**Work to be completed**: Would you go through the records below and copy each line with the string "counterclockwise"?

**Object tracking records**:
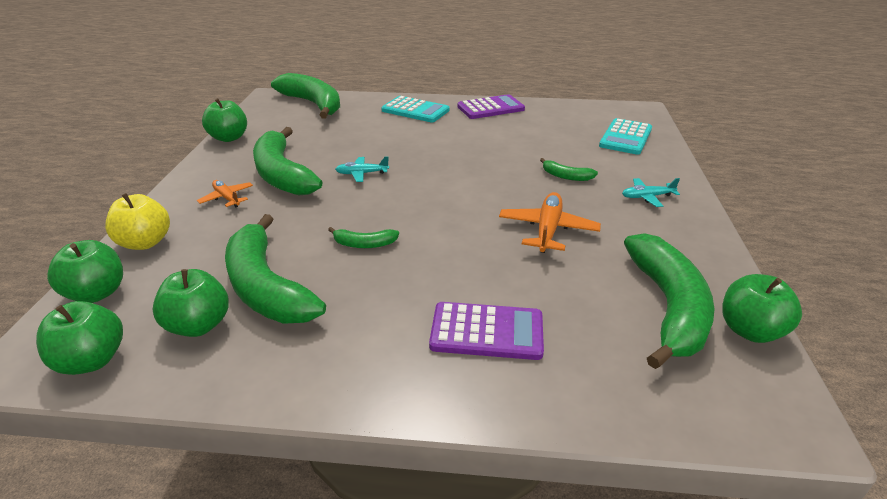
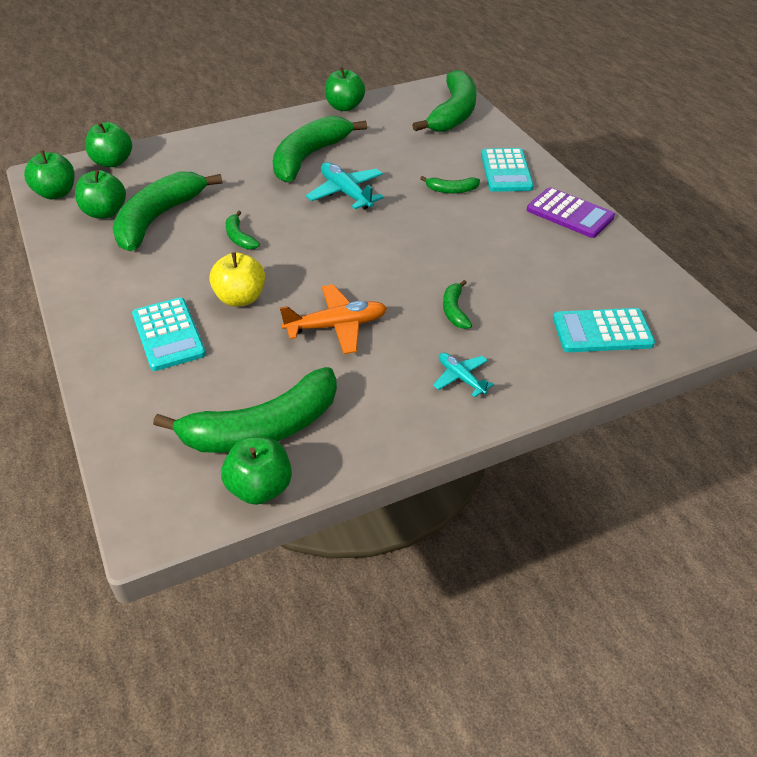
camera: 60 degrees right, 10 degrees up
(145, 242) = (174, 150): yellow apple -> yellow apple (240, 298)
(227, 198) = (253, 151): orange plane -> none
(362, 174) = (346, 193): turquoise plane -> turquoise plane, size x1.65
(414, 134) = (451, 190): none -> green banana
(487, 332) = (168, 334): purple calculator -> turquoise calculator

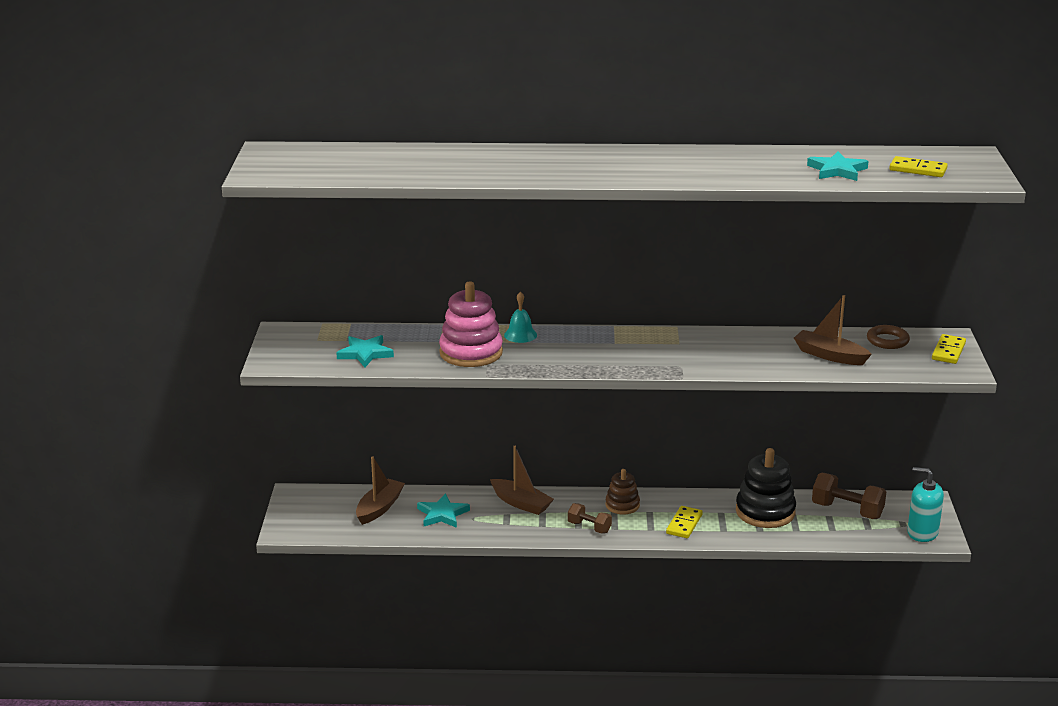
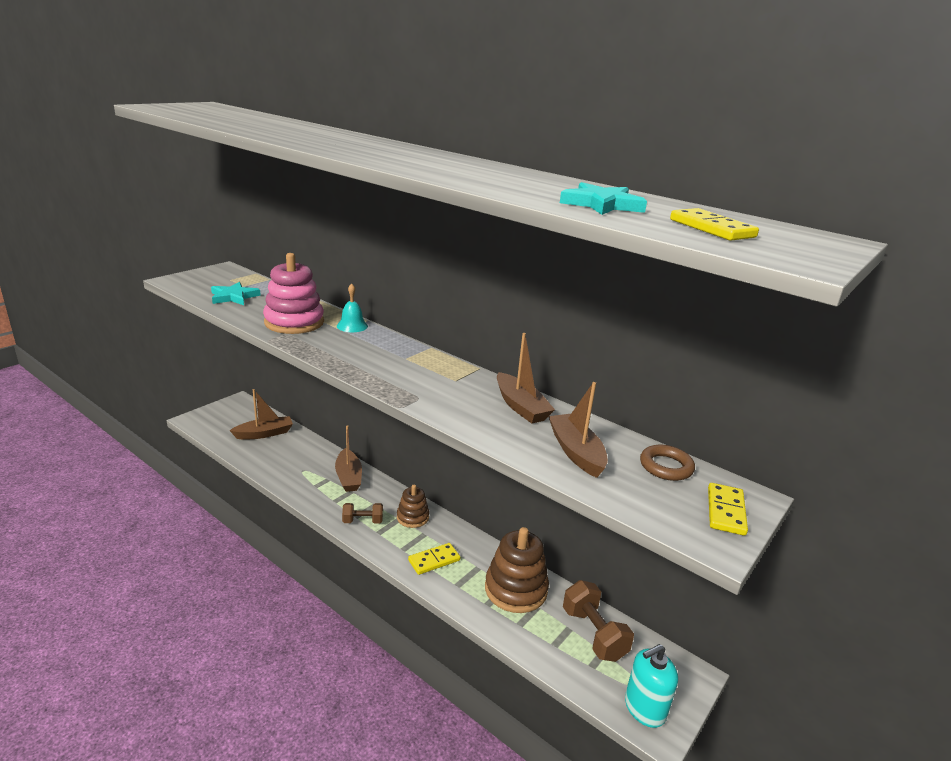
camera: 35 degrees right, 0 degrees up
(442, 514) = (290, 457): turquoise star -> none
(589, 527) = (362, 521): brown dumbbell -> brown dumbbell turned 75 degrees counterclockwise
(752, 342) = (521, 407): none -> brown boat
(765, 512) = (516, 589): black stacking toy -> brown stacking toy
(922, 533) = (644, 708): turquoise soap dispenser -> turquoise soap dispenser turned 90 degrees counterclockwise
(948, 351) = (725, 511): yellow domino -> yellow domino turned 45 degrees counterclockwise

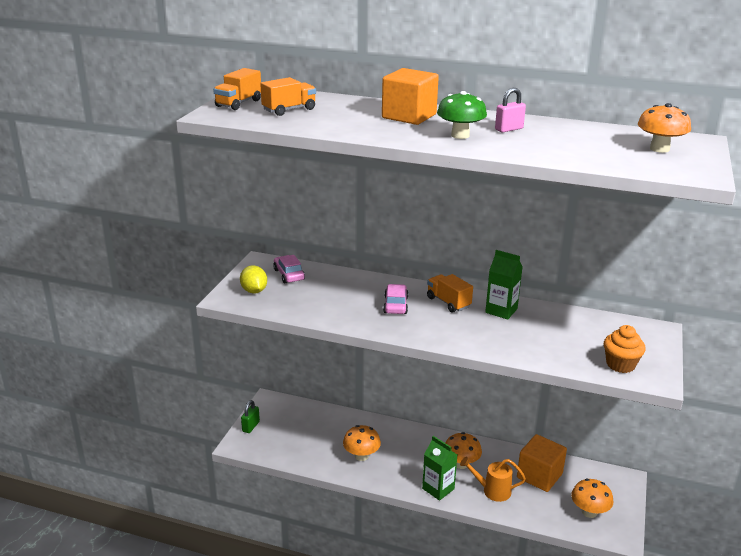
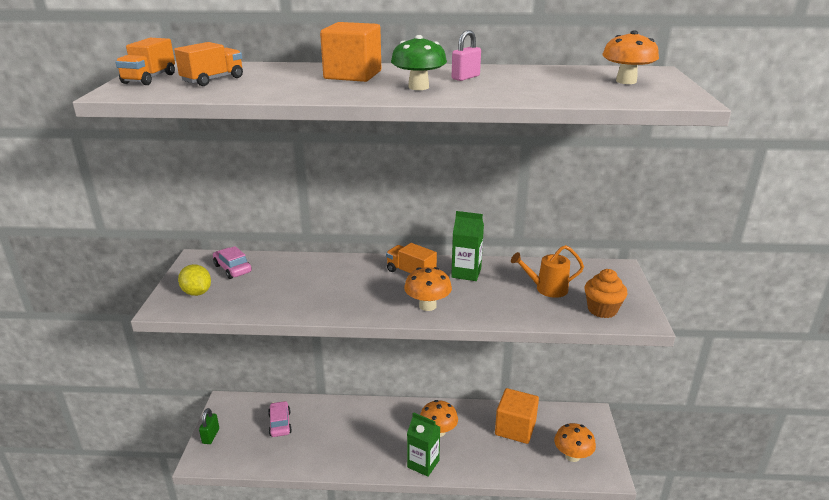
camera: 15 degrees left, 0 degrees up
(361, 456) = (336, 444): orange mushroom -> orange mushroom (427, 306)
(395, 305) = (357, 284): pink car -> pink car (280, 423)
(492, 491) = (476, 454): orange watering can -> orange watering can (546, 289)

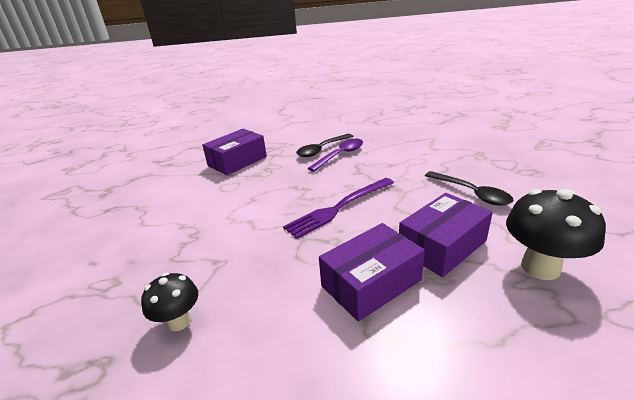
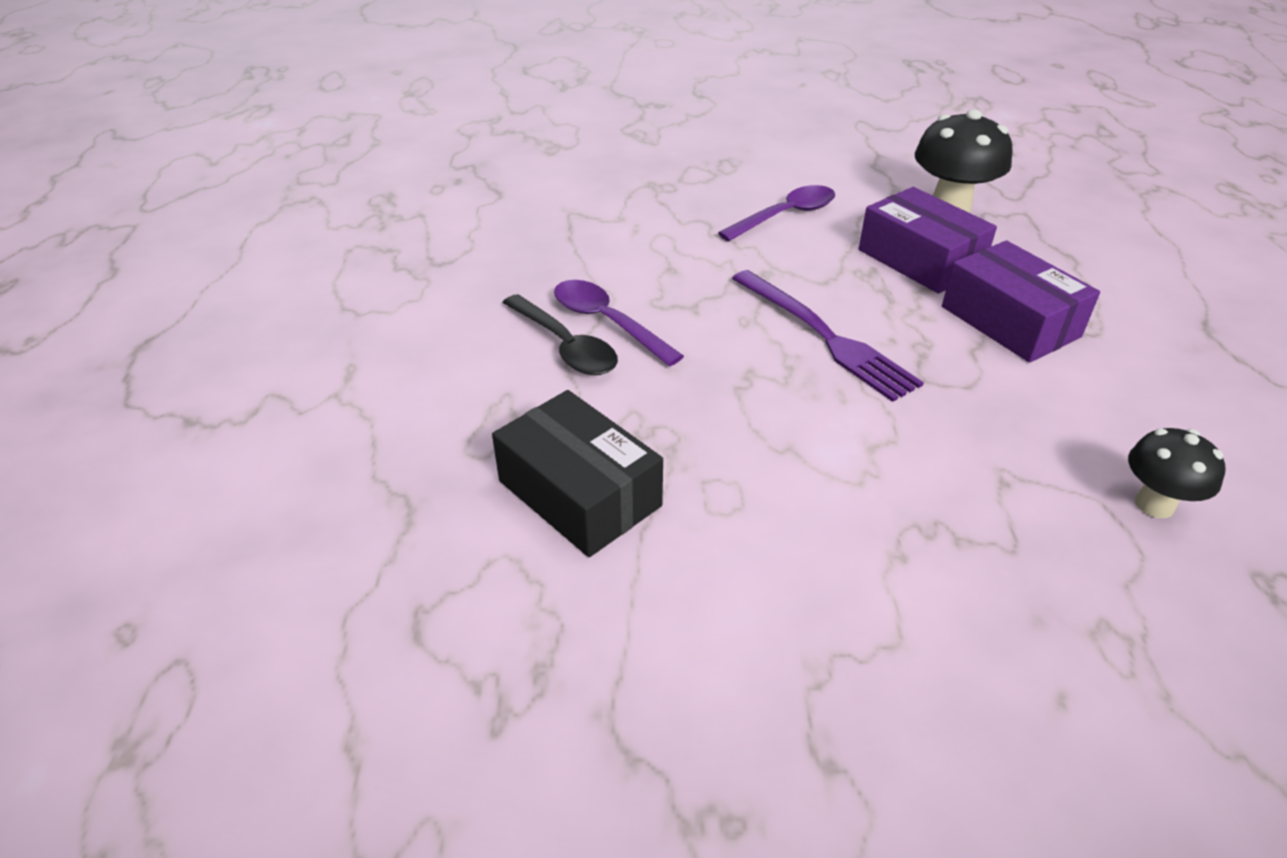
camera: 90 degrees left, 10 degrees up
(237, 161) = (579, 493): purple box -> black box
(471, 193) = (785, 216): black spoon -> purple spoon

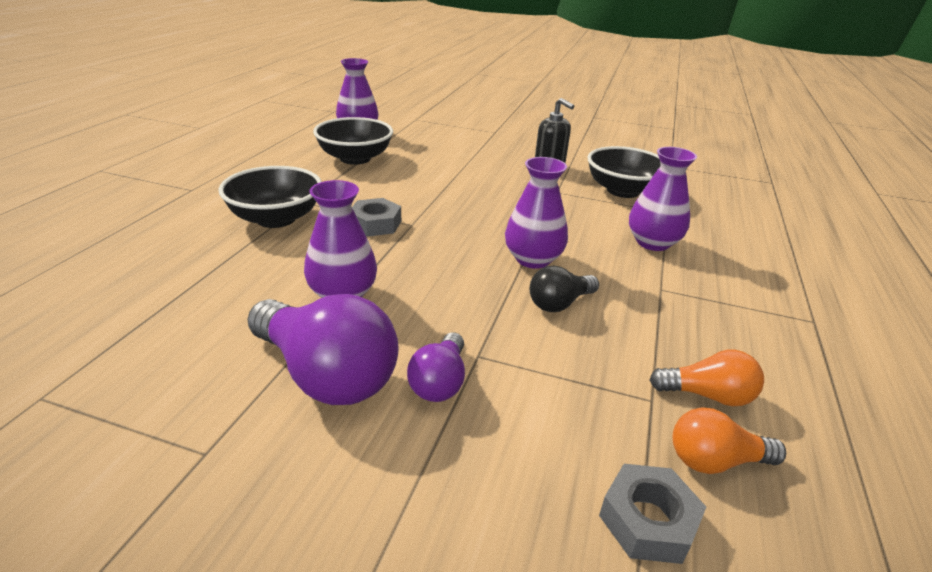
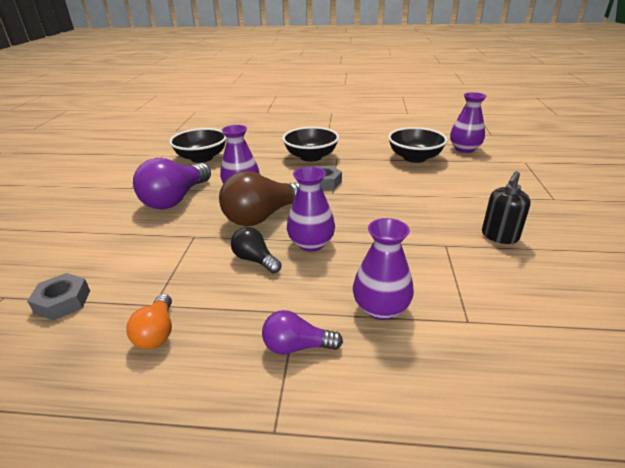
camera: 80 degrees right, 0 degrees up
(440, 382) = (170, 228): purple light bulb -> purple light bulb (297, 346)
(448, 285) = (263, 216): none -> brown light bulb
(623, 191) = (493, 286): black bowl -> black bowl (202, 158)
(715, 461) = (96, 331): orange light bulb -> none

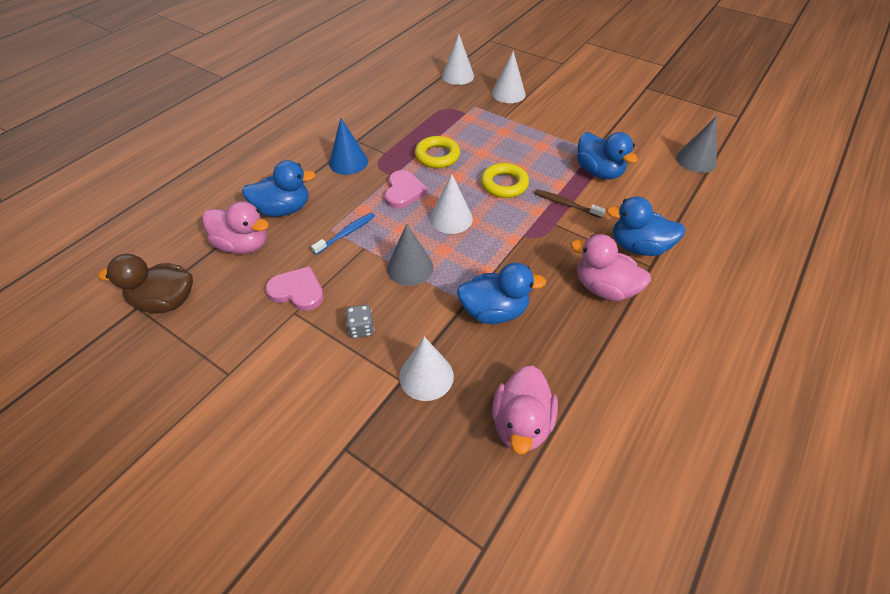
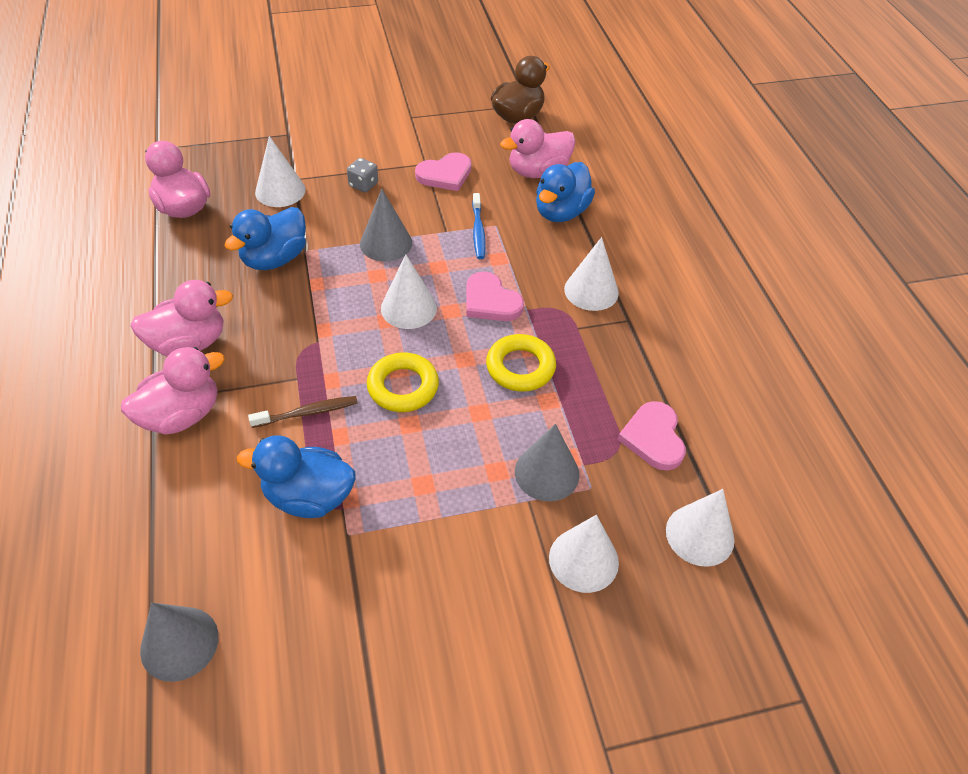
camera: 130 degrees right, 0 degrees up
(348, 162) = (591, 290): blue cone -> white cone
(425, 103) = (653, 438): none -> pink heart
(484, 119) = (547, 473): none -> grey cone
(638, 247) = (182, 415): blue duck -> pink duck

**Exercise solution**:
(589, 527) = (362, 521): brown dumbbell -> brown dumbbell turned 75 degrees counterclockwise
(922, 533) = (644, 708): turquoise soap dispenser -> turquoise soap dispenser turned 90 degrees counterclockwise
(948, 351) = (725, 511): yellow domino -> yellow domino turned 45 degrees counterclockwise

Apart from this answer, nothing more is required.